*** Begin section ***

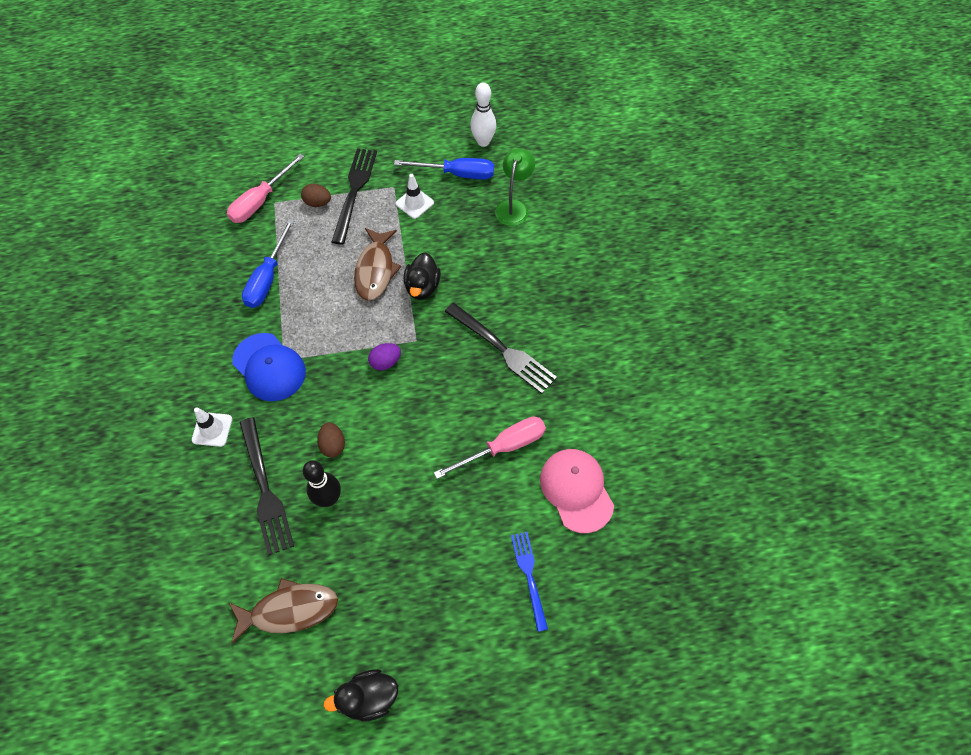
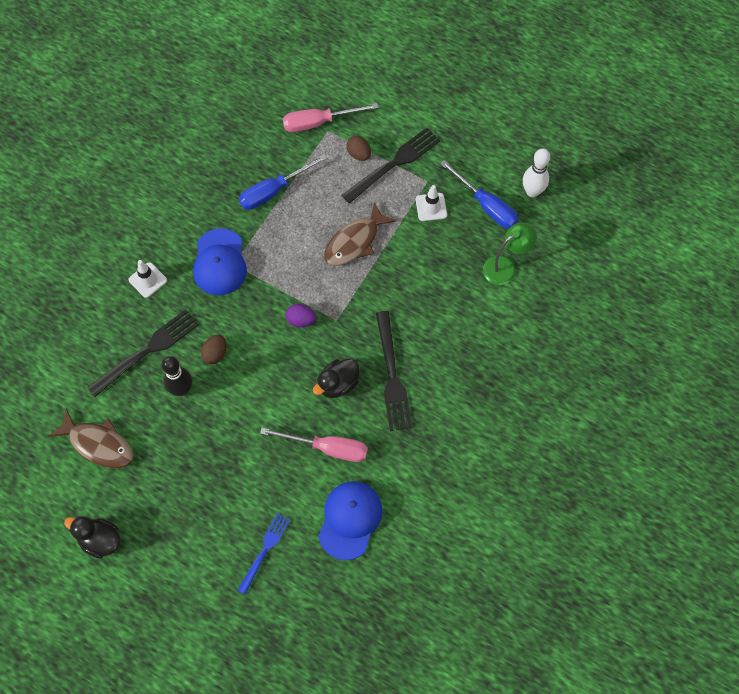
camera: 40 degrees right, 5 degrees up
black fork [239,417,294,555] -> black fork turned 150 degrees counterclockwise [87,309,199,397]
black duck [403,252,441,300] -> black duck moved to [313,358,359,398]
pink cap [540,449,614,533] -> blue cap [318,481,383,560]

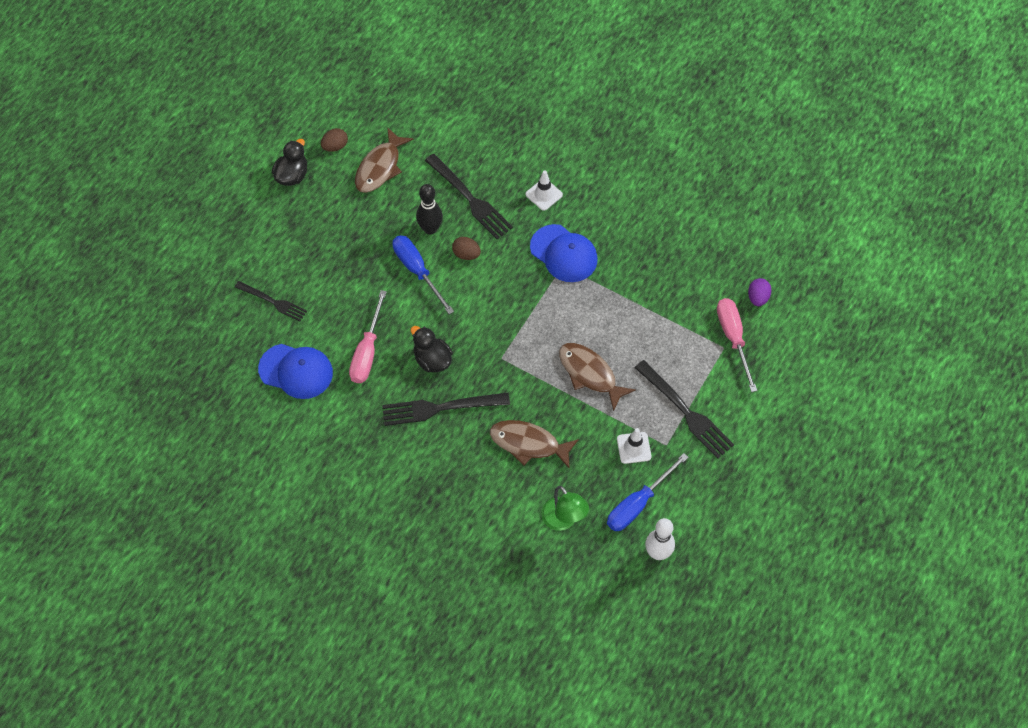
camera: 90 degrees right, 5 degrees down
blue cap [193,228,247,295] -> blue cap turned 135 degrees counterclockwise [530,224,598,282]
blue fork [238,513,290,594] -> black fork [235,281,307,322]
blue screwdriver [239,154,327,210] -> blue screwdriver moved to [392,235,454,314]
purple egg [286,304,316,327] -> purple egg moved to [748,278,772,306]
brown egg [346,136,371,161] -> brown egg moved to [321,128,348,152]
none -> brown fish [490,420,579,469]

*** End section ***

What this task involves ▸
Give back each entry exactly as it appears, with no pictures.

Result of this exercise ▸
camera: 40 degrees right, 5 degrees up
black fork [239,417,294,555] -> black fork turned 150 degrees counterclockwise [87,309,199,397]
black duck [403,252,441,300] -> black duck moved to [313,358,359,398]
pink cap [540,449,614,533] -> blue cap [318,481,383,560]

camera: 90 degrees right, 5 degrees down
blue cap [193,228,247,295] -> blue cap turned 135 degrees counterclockwise [530,224,598,282]
blue fork [238,513,290,594] -> black fork [235,281,307,322]
blue screwdriver [239,154,327,210] -> blue screwdriver moved to [392,235,454,314]
purple egg [286,304,316,327] -> purple egg moved to [748,278,772,306]
brown egg [346,136,371,161] -> brown egg moved to [321,128,348,152]
none -> brown fish [490,420,579,469]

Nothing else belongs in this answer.